What you need to do - An exact copy of every entry is required, without the pictures.

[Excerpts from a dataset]
[Start of section]

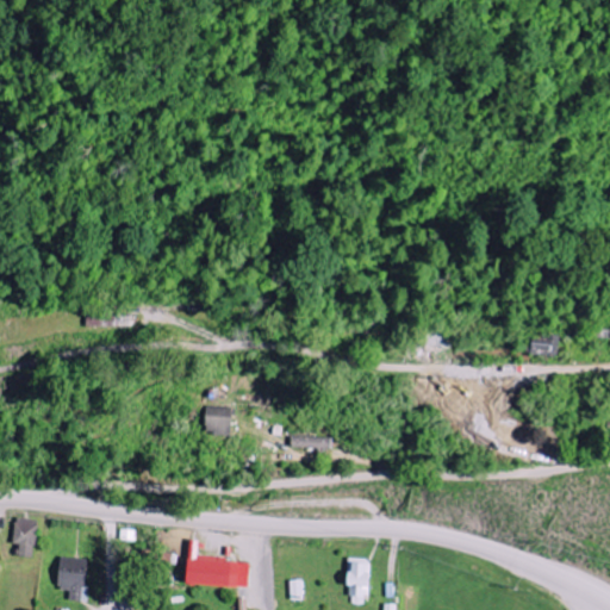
[(533,336),(534,358),(561,358),(560,335),(533,336)]
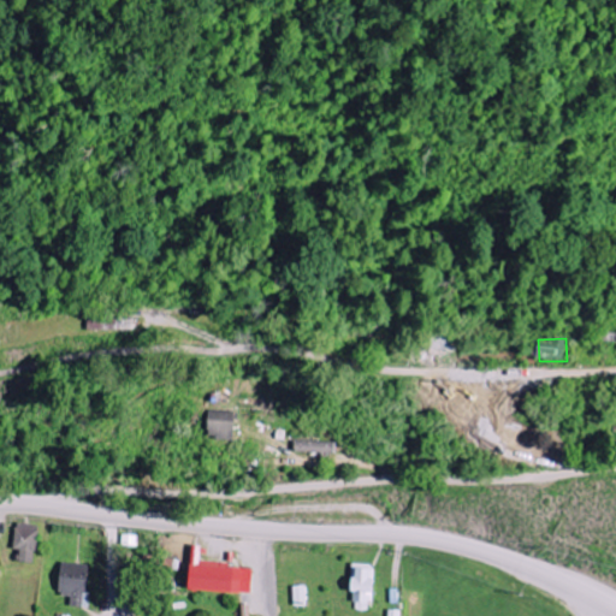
[(238,412),(212,412),(212,439),(238,439),(238,412)]
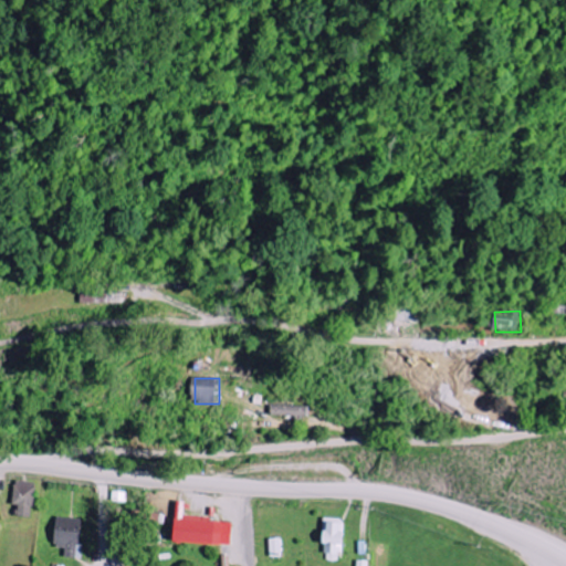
[(310,407),(272,406),(271,416),(310,417),(310,407)]
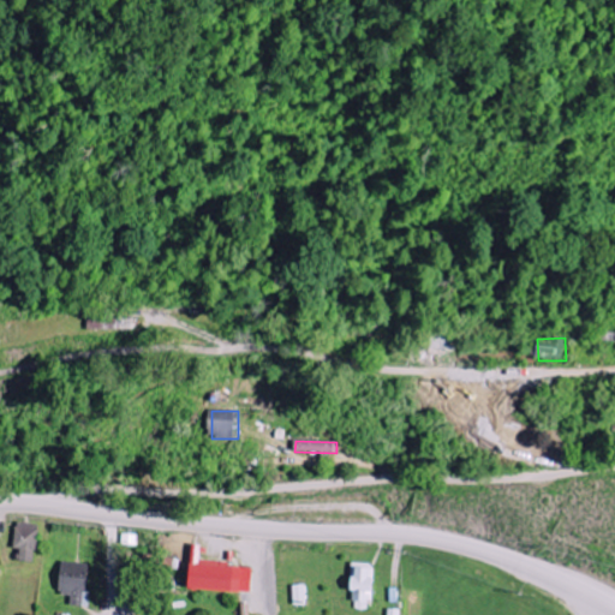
[(19,549),(18,561),(36,561),(37,524),(16,523),(15,549),(19,549)]
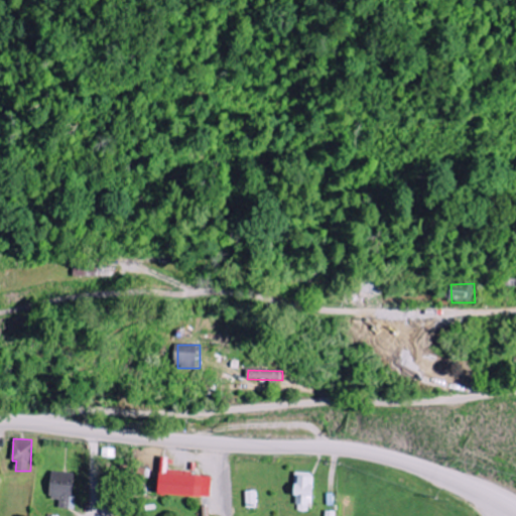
[(213,498),(214,475),(169,473),(169,458),(162,458),(160,496),(213,498)]
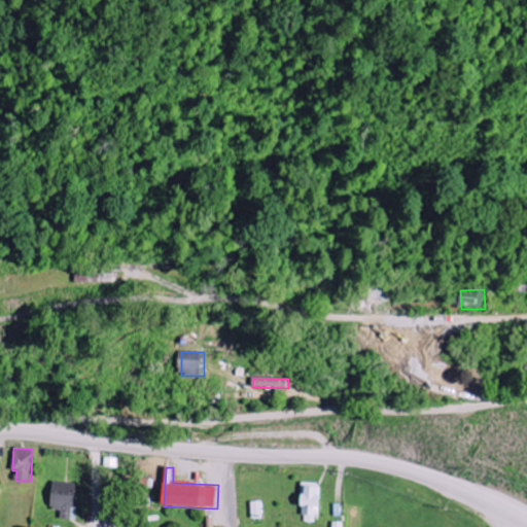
[(77,483),(53,482),(51,510),(61,510),(61,520),(76,520),(77,483)]
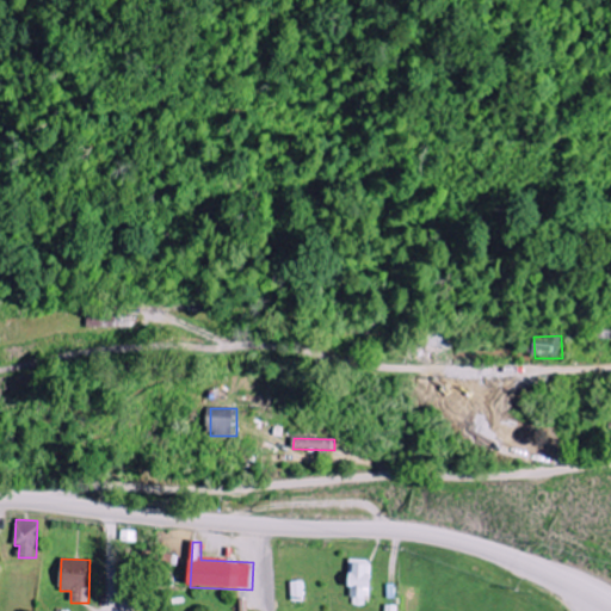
[(352,606),(371,606),(371,563),(353,563),(352,606)]
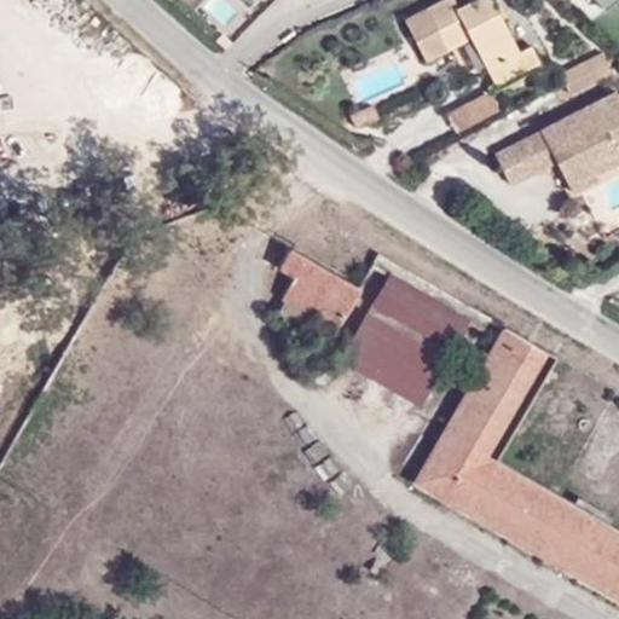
[(472,75),(485,68),(519,50),(492,0),(470,0),(458,7),(455,0),(439,0),(404,19),(426,59),(455,44),(472,75)]
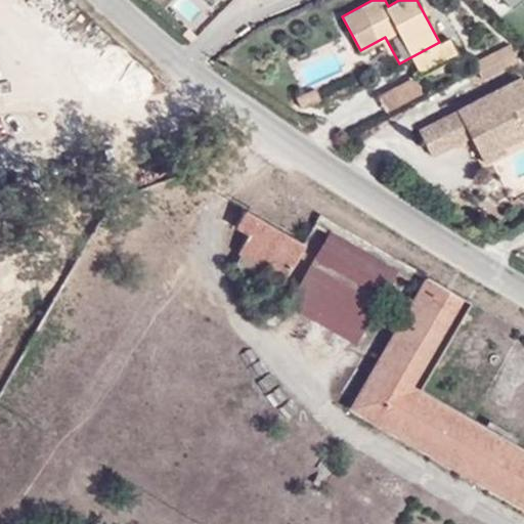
[(523,0),(500,0),(510,10),(521,0),(523,0)]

[End of section]

Solution -
[(533,336),(534,358),(561,358),(560,335),(533,336)]
[(238,412),(212,412),(212,439),(238,439),(238,412)]
[(310,407),(272,406),(271,416),(310,417),(310,407)]
[(19,549),(18,561),(36,561),(37,524),(16,523),(15,549),(19,549)]
[(213,498),(214,475),(169,473),(169,458),(162,458),(160,496),(213,498)]
[(77,483),(53,482),(51,510),(61,510),(61,520),(76,520),(77,483)]
[(352,606),(371,606),(371,563),(353,563),(352,606)]
[(472,75),(485,68),(519,50),(492,0),(470,0),(458,7),(455,0),(439,0),(404,19),(426,59),(455,44),(472,75)]
[(523,0),(500,0),(510,10),(521,0),(523,0)]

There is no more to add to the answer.